==== GIVEN DATA

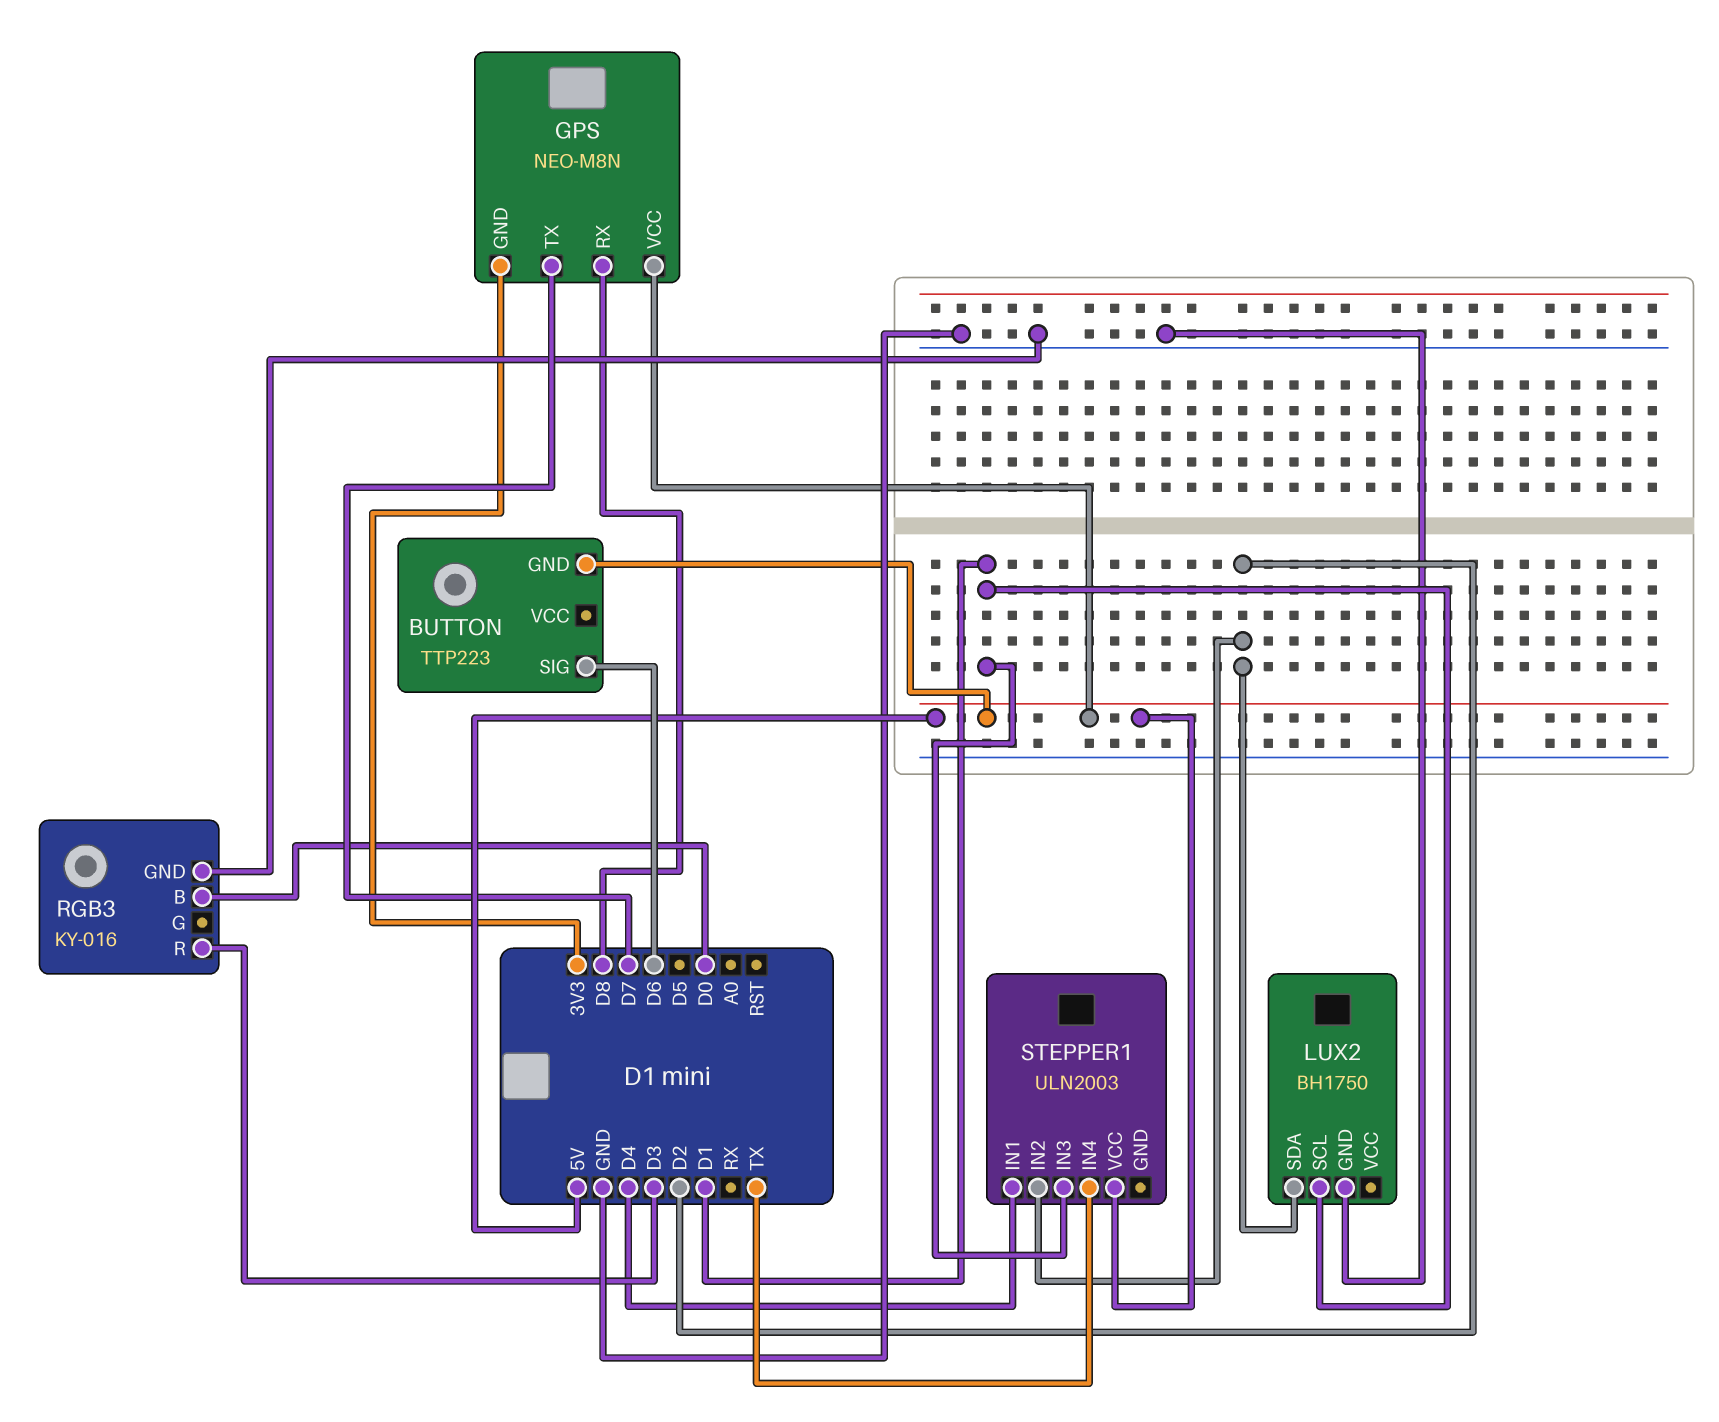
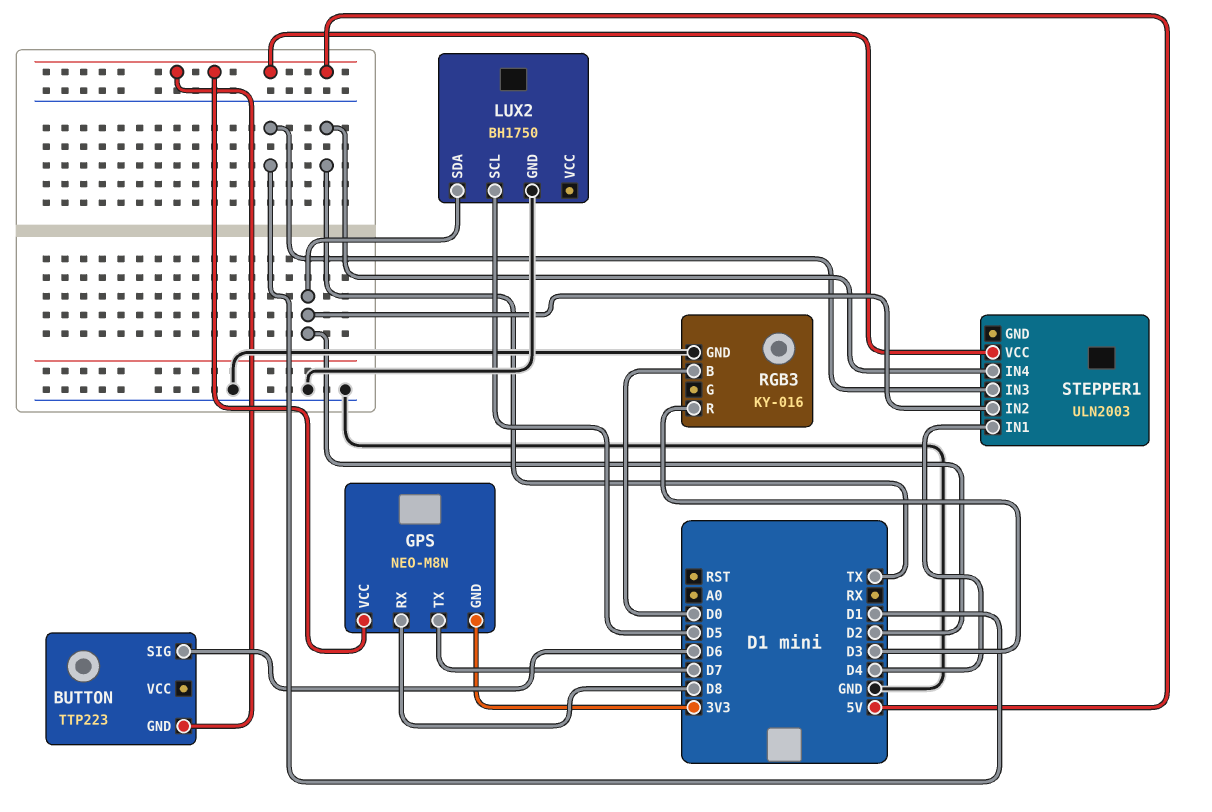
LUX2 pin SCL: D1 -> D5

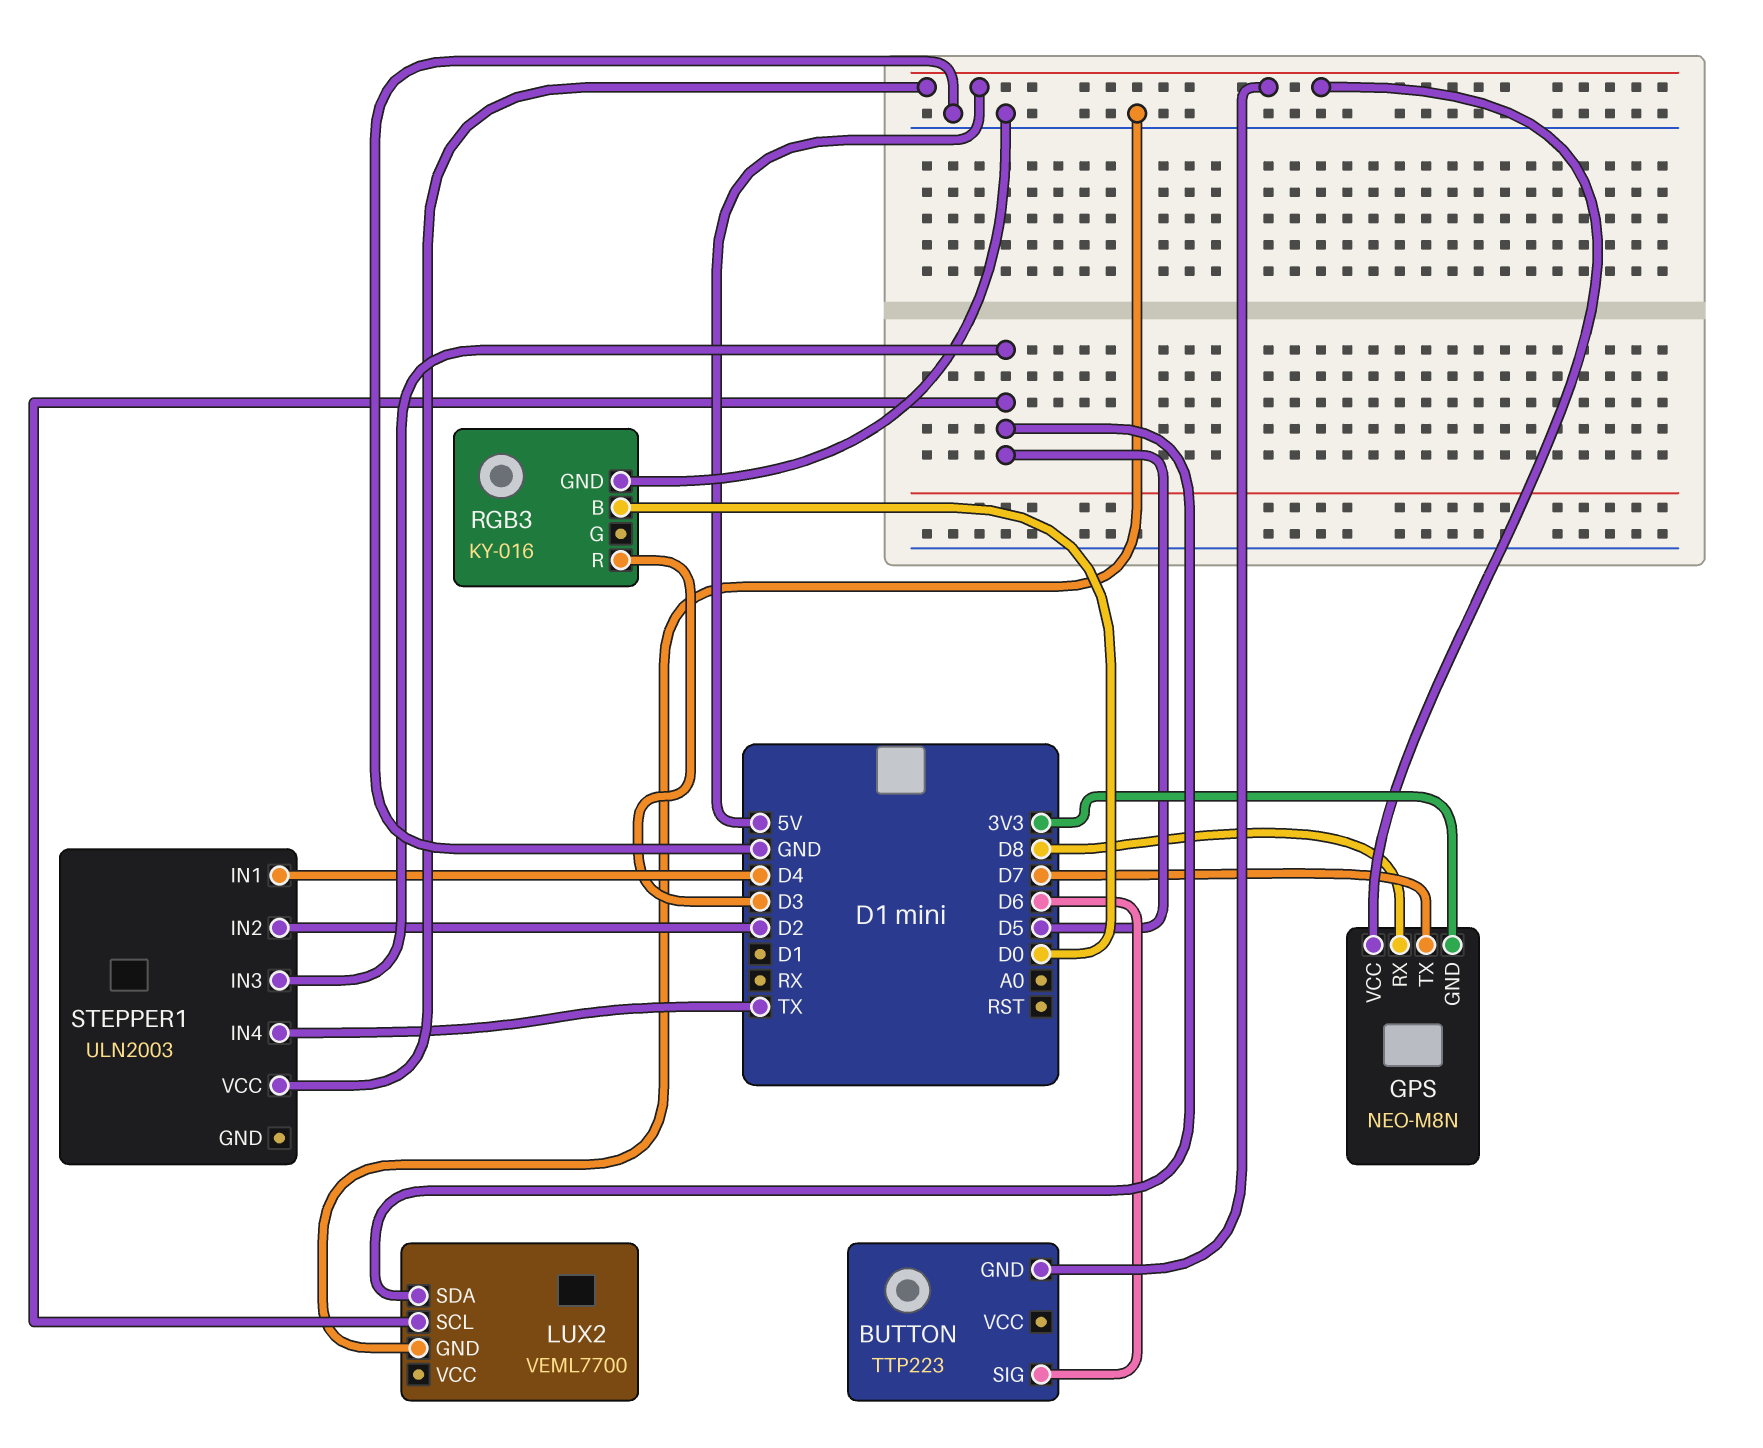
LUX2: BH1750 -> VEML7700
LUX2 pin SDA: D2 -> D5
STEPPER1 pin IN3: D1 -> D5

========
==== GIVEN DATA

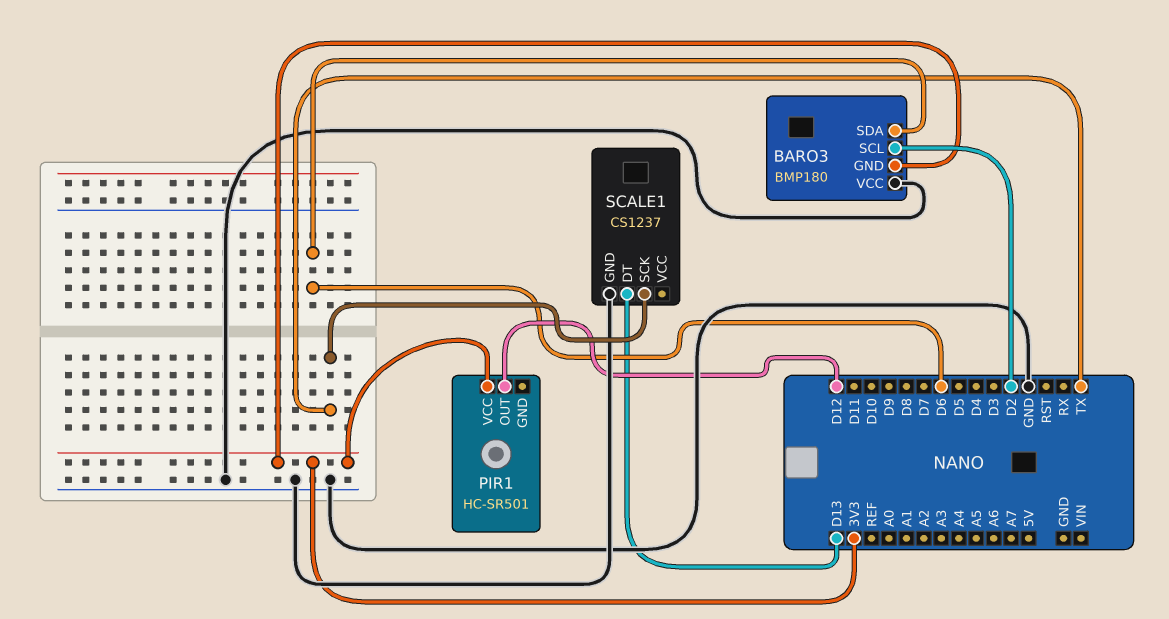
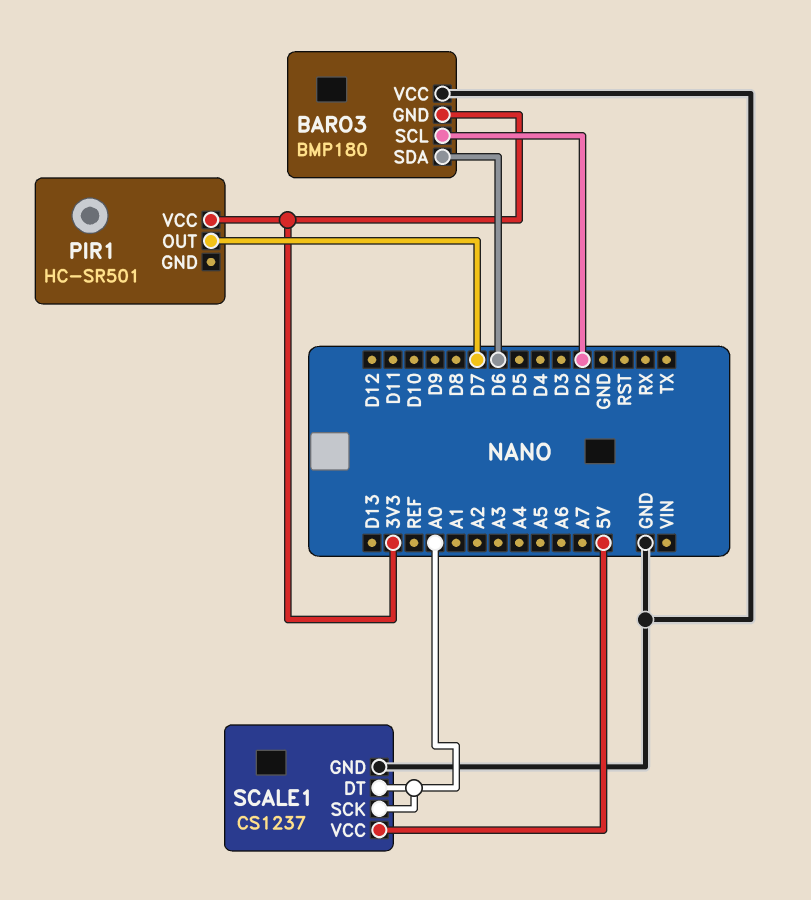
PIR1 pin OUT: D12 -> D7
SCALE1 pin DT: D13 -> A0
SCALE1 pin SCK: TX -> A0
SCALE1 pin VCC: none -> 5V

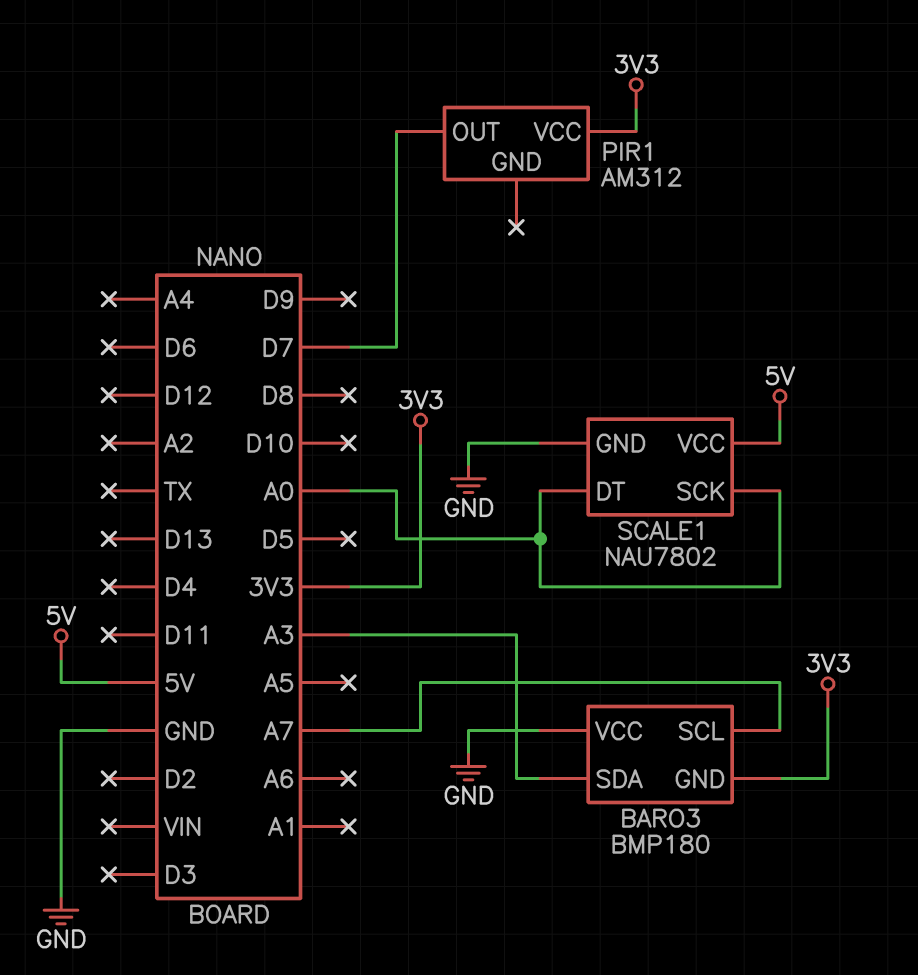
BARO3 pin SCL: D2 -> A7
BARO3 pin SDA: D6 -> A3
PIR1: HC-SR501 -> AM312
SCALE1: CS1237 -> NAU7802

========

TO DO: Above are the lines; repeat exactly the ones from the line containing "BARO3 pin SDA: D6 -> A3" down to the line containing "SCALE1: CS1237 -> NAU7802", both inclusive.

RESULT FOR THIS EXERCISE:
BARO3 pin SDA: D6 -> A3
PIR1: HC-SR501 -> AM312
SCALE1: CS1237 -> NAU7802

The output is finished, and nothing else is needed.